[Version comparison data]

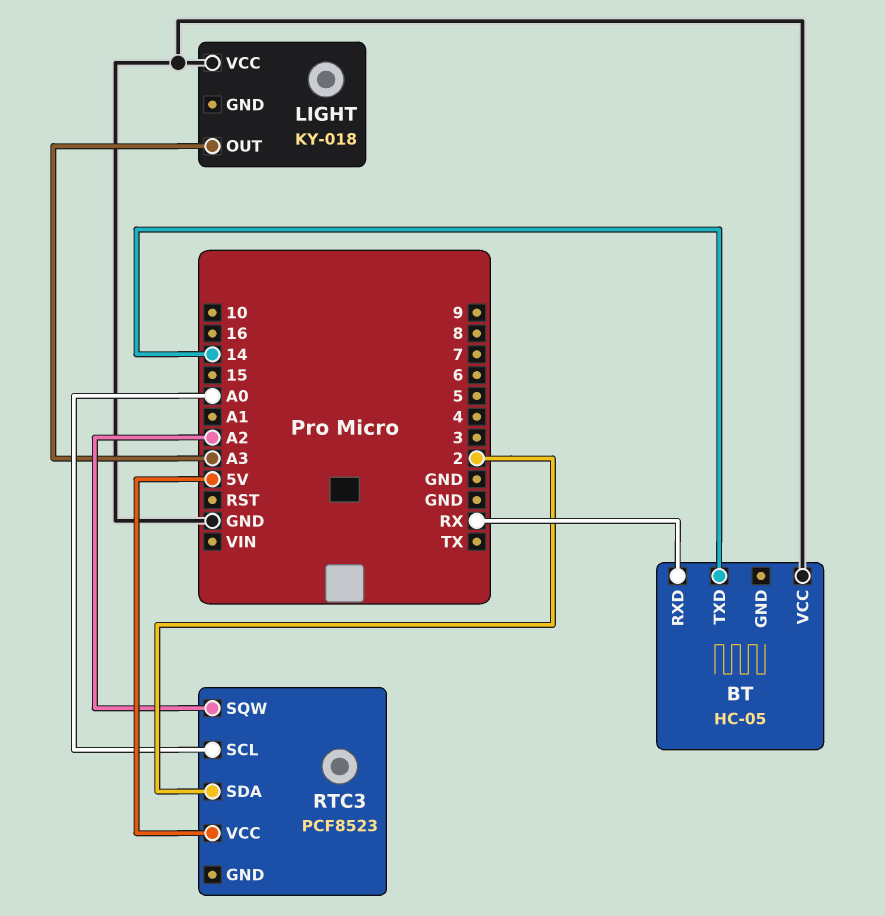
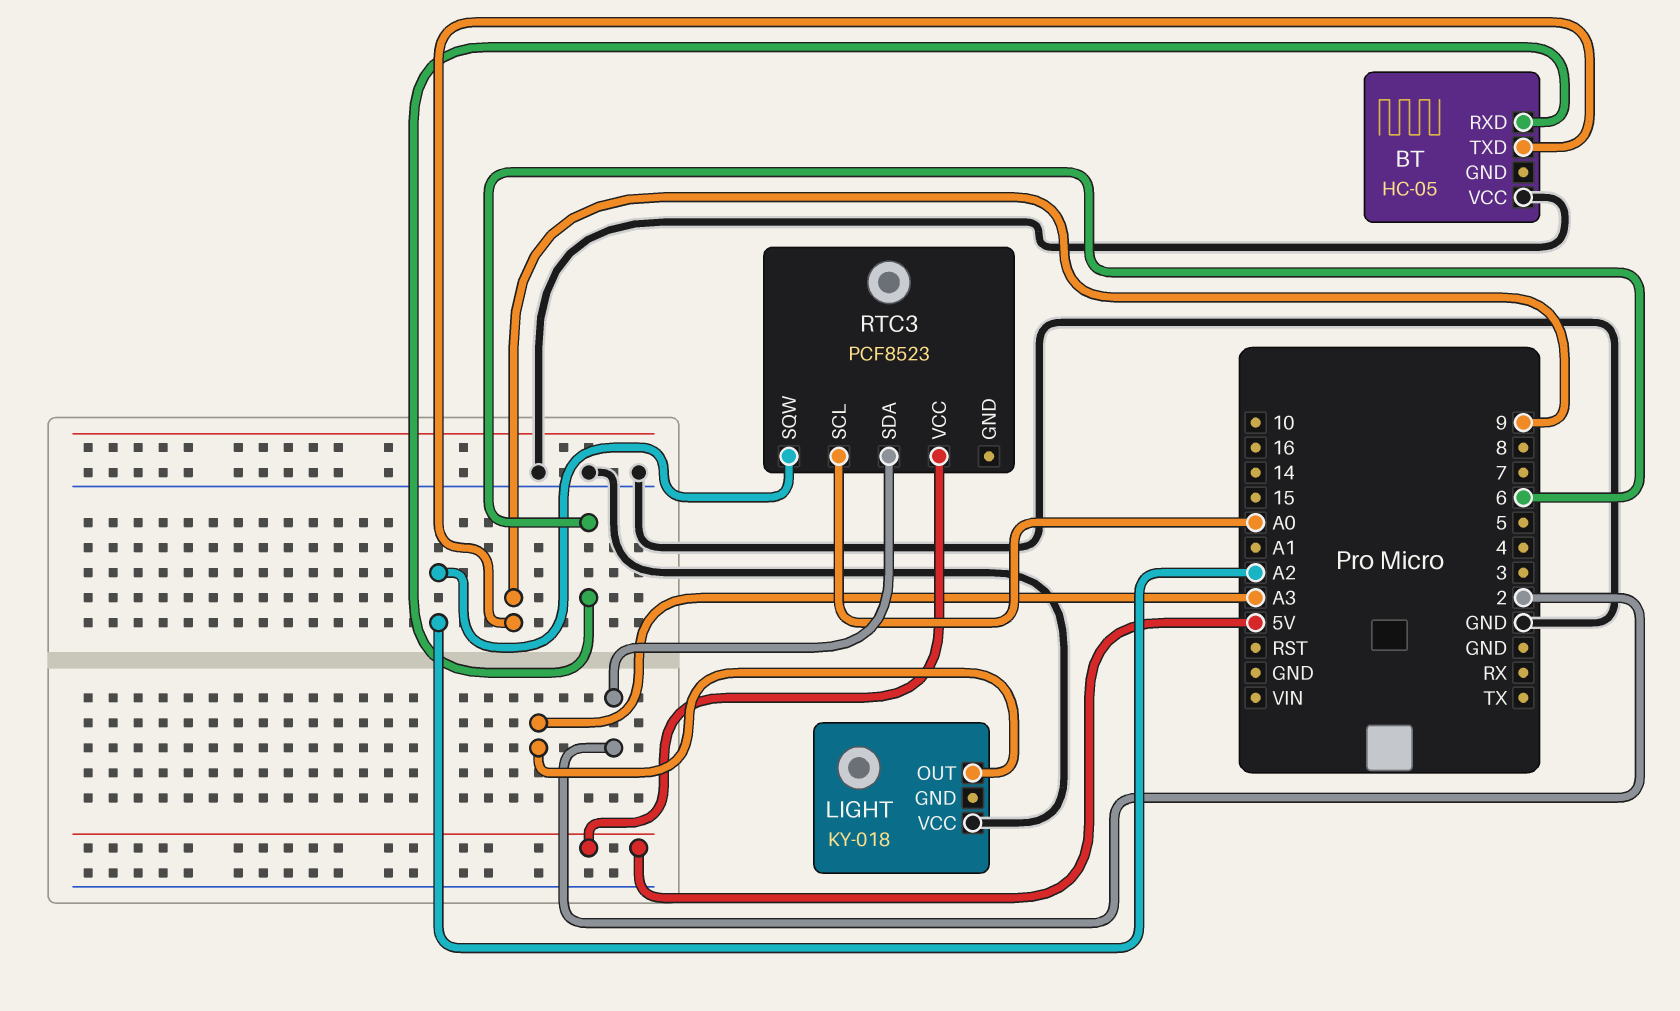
BT pin RXD: RX -> 6
BT pin TXD: 14 -> 9

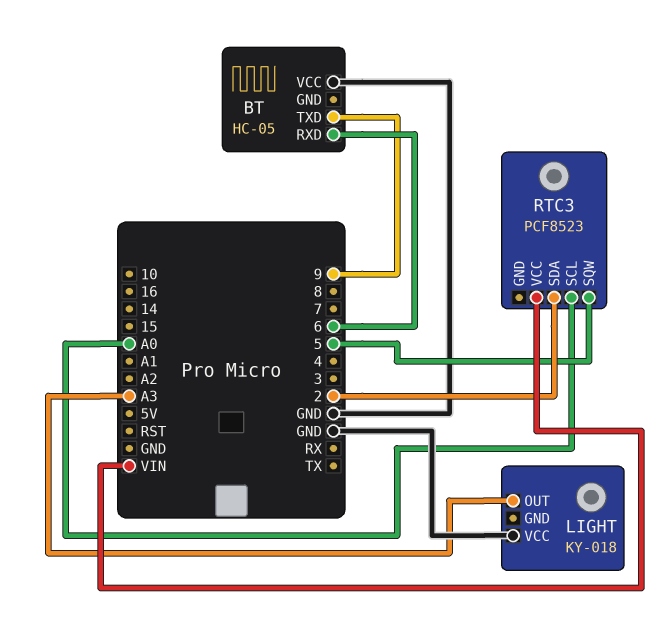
RTC3 pin SQW: A2 -> 5
RTC3 pin VCC: 5V -> VIN

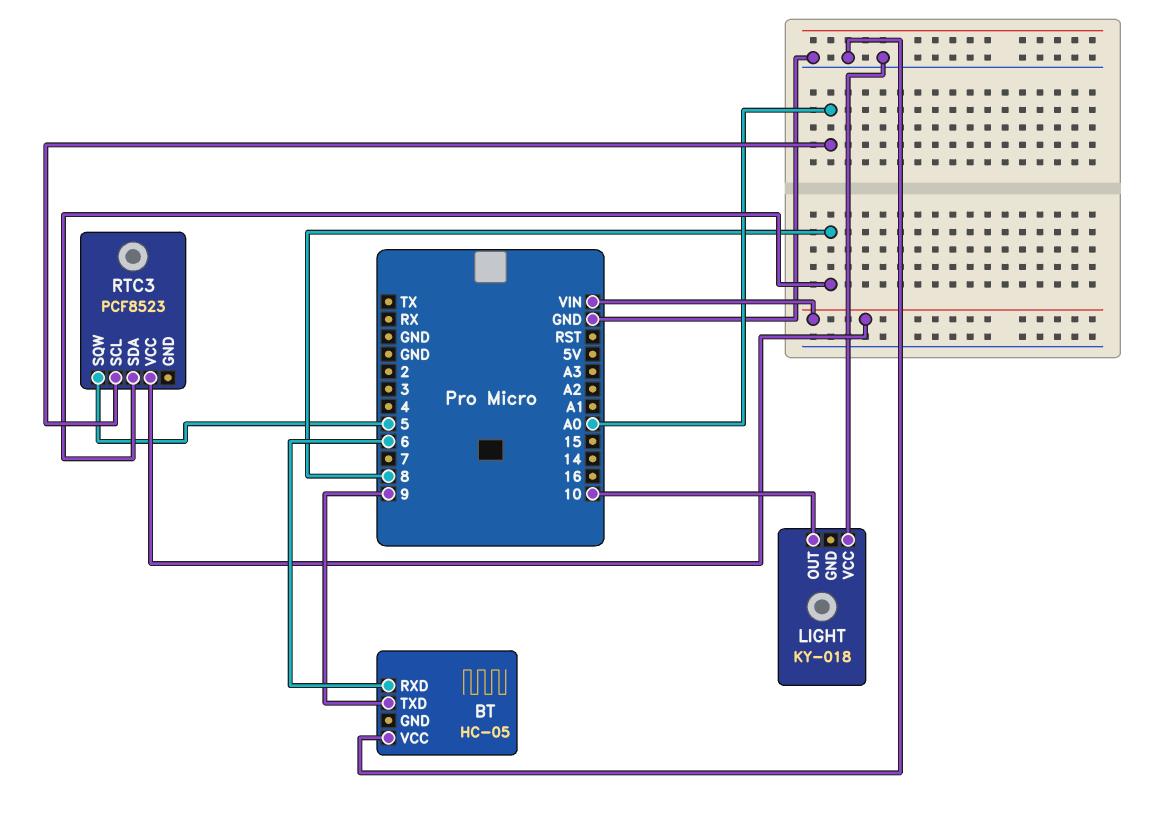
LIGHT pin OUT: A3 -> 10
RTC3 pin SDA: 2 -> 8

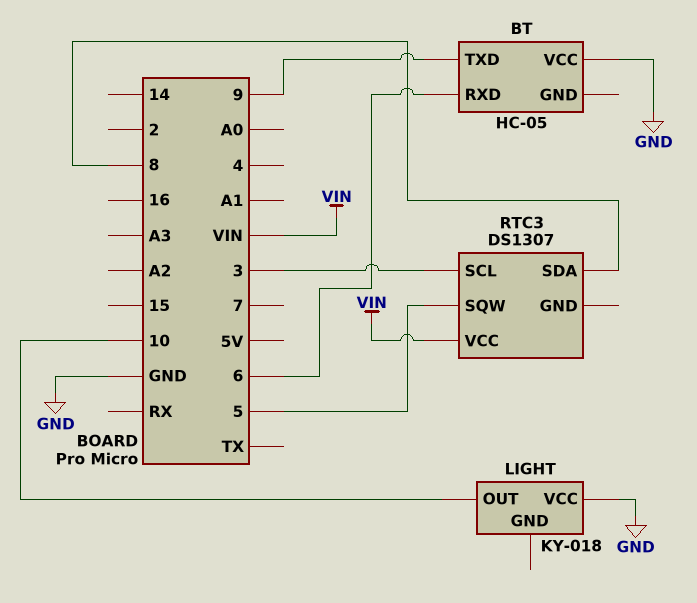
RTC3: PCF8523 -> DS1307
RTC3 pin SCL: A0 -> 3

→ **Work instructions**
Output all of the records word for word, and keep the pictures out of the copy.

→ **Written reply**
BT pin RXD: RX -> 6
BT pin TXD: 14 -> 9

RTC3 pin SQW: A2 -> 5
RTC3 pin VCC: 5V -> VIN

LIGHT pin OUT: A3 -> 10
RTC3 pin SDA: 2 -> 8

RTC3: PCF8523 -> DS1307
RTC3 pin SCL: A0 -> 3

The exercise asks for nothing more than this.